>>>>>

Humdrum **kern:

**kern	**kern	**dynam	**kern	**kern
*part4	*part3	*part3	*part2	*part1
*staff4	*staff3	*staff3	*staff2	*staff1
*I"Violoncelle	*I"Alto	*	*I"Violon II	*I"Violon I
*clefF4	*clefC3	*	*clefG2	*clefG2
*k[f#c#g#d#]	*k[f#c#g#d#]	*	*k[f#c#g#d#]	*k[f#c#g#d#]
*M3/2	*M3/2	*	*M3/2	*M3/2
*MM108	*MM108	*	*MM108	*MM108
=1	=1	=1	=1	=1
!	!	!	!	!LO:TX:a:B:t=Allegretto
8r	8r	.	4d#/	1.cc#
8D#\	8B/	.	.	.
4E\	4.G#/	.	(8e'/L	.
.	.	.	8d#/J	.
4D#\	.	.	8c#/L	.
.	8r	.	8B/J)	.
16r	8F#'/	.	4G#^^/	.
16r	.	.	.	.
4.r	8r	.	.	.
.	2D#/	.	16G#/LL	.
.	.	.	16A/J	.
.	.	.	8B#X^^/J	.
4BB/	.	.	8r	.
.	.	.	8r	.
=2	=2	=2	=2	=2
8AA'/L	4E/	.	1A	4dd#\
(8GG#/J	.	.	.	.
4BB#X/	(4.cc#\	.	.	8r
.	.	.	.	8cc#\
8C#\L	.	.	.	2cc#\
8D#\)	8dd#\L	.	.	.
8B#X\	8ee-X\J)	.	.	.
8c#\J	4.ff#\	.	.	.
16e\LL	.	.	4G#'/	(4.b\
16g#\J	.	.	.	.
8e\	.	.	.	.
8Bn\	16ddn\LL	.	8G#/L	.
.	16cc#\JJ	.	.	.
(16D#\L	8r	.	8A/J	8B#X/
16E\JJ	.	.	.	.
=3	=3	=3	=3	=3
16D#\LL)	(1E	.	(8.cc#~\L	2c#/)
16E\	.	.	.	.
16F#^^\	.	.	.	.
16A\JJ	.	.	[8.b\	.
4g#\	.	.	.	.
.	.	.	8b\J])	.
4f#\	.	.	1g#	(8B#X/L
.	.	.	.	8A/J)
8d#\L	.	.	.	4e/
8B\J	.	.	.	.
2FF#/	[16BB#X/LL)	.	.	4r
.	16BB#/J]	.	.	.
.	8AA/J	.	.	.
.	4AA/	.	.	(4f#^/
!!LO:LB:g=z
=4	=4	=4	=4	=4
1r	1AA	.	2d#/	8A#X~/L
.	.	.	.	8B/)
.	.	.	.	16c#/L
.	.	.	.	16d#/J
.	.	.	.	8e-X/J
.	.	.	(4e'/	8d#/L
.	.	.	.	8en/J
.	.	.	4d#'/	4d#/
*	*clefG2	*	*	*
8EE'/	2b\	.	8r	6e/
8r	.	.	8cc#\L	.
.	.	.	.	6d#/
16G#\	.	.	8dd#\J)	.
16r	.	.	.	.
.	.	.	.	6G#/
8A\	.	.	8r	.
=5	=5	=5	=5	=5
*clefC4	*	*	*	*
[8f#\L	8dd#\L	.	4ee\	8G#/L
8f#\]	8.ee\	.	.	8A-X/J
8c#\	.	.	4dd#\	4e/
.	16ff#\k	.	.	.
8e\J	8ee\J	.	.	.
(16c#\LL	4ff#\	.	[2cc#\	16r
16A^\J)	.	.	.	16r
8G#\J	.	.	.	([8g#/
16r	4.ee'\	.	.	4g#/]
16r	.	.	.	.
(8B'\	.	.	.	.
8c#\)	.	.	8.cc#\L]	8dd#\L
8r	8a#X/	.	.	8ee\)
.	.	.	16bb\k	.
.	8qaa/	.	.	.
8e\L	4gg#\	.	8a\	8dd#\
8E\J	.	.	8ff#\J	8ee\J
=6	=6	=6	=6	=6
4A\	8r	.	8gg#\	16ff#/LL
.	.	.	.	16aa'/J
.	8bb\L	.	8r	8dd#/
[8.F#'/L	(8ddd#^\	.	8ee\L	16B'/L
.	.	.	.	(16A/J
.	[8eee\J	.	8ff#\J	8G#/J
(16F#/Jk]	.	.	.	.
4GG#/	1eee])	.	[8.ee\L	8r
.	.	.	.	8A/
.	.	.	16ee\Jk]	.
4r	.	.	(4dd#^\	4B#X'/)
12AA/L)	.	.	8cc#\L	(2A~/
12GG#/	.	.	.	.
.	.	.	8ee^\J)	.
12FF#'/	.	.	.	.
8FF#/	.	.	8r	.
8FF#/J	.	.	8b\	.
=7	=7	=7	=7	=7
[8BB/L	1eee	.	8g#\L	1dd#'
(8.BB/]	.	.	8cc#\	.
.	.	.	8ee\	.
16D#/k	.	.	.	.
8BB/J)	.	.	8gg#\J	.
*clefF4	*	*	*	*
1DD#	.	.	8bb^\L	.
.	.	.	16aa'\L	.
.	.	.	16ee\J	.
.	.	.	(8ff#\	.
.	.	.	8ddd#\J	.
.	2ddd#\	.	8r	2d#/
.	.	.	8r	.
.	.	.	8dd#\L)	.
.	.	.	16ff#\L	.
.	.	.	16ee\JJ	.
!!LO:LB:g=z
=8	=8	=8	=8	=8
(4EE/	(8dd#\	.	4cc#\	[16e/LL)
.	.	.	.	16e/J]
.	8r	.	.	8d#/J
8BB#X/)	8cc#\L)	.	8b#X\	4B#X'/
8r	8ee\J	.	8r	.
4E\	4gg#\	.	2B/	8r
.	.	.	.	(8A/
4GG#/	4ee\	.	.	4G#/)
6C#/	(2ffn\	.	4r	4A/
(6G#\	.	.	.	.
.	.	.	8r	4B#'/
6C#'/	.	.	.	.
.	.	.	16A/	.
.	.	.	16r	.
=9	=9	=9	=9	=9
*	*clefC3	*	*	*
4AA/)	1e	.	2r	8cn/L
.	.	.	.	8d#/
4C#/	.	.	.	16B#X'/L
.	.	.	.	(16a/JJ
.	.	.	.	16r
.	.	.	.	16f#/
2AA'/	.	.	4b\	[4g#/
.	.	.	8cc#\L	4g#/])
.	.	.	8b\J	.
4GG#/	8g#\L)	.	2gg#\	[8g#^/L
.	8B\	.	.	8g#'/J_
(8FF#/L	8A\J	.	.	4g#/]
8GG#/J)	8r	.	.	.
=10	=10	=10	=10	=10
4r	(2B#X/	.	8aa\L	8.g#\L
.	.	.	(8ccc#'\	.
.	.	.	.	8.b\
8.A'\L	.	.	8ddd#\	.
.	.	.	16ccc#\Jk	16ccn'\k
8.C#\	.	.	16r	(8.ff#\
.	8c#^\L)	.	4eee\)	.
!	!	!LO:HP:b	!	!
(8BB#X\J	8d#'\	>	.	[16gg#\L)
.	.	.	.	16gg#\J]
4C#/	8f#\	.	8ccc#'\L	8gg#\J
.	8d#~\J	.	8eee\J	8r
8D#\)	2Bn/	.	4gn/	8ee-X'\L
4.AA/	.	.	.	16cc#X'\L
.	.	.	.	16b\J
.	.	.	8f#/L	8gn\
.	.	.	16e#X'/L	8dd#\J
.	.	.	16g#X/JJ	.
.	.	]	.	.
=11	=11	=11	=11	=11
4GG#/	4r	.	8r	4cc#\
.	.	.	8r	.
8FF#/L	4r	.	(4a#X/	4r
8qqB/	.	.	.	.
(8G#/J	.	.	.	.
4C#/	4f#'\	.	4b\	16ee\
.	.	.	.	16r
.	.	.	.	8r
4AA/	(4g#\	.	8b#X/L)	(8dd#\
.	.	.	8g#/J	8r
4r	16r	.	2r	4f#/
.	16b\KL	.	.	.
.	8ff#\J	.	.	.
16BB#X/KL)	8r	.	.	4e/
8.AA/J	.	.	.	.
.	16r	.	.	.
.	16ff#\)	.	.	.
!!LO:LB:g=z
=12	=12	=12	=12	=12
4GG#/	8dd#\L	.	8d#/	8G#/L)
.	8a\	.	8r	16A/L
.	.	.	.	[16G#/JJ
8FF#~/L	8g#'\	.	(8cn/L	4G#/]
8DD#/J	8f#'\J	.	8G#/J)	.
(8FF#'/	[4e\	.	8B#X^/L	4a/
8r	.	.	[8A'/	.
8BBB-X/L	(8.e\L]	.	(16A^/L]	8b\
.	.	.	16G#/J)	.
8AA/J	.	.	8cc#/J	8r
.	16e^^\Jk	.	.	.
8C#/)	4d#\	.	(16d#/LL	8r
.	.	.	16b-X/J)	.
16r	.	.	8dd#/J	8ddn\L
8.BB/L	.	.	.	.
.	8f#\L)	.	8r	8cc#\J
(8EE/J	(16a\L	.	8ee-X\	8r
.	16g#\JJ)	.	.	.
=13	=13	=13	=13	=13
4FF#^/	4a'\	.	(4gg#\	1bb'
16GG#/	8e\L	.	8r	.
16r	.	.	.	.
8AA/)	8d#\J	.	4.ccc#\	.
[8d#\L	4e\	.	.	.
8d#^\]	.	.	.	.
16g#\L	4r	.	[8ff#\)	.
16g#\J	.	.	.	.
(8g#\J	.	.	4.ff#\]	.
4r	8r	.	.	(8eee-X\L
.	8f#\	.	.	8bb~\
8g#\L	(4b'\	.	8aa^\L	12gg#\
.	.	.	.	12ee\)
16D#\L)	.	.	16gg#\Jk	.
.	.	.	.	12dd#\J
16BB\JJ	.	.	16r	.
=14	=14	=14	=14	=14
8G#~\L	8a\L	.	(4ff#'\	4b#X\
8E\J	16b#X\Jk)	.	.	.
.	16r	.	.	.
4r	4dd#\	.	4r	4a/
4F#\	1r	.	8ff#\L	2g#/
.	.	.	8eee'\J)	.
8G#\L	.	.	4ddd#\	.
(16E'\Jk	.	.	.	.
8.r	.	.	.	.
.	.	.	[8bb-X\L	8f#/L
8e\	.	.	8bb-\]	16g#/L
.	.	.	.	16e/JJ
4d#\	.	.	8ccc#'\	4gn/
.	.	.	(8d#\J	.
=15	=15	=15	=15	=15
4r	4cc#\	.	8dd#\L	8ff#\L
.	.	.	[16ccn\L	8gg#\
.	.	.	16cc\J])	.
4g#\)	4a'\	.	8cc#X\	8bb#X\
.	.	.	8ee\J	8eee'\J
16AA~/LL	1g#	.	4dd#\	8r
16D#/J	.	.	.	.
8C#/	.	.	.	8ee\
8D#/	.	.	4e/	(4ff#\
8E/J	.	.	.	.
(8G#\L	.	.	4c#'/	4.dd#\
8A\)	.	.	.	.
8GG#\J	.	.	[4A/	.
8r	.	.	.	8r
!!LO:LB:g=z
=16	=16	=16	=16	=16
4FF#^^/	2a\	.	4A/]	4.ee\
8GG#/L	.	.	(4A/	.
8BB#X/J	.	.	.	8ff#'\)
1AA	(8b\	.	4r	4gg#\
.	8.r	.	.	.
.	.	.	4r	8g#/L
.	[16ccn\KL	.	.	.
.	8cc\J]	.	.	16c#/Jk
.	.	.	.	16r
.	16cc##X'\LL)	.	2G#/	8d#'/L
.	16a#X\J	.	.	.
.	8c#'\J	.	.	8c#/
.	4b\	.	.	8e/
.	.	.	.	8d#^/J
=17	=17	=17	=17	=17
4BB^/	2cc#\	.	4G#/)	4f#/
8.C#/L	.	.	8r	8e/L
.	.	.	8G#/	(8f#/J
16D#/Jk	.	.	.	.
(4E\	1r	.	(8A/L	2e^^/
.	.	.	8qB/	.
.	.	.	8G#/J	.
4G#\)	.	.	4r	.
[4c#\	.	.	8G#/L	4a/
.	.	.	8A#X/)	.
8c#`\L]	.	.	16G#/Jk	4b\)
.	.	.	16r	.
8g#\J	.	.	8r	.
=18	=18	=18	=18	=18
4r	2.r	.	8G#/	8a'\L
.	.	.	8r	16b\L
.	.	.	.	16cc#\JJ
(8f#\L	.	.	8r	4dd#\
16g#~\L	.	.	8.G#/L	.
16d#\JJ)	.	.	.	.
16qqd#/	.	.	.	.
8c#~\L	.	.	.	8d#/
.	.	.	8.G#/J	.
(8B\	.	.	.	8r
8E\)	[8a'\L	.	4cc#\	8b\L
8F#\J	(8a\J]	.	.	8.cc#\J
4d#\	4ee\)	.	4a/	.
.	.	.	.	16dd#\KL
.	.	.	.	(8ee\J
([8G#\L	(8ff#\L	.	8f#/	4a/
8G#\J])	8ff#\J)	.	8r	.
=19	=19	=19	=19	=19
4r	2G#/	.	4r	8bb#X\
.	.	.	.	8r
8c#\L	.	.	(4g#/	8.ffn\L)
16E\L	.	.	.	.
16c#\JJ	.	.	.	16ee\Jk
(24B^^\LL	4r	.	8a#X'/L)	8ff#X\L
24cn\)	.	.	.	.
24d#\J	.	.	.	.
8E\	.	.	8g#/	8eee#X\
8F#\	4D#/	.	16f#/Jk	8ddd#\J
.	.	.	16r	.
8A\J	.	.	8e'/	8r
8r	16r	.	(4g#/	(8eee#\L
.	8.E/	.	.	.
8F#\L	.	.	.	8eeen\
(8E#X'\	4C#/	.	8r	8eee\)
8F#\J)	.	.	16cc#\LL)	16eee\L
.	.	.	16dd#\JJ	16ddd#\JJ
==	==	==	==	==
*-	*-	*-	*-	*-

<<<<<

:: What you have to do ::
Locate each line above that contains the string "kern" and copy it out in full.

:: Correct output ::
Humdrum **kern:
**kern	**kern	**dynam	**kern	**kern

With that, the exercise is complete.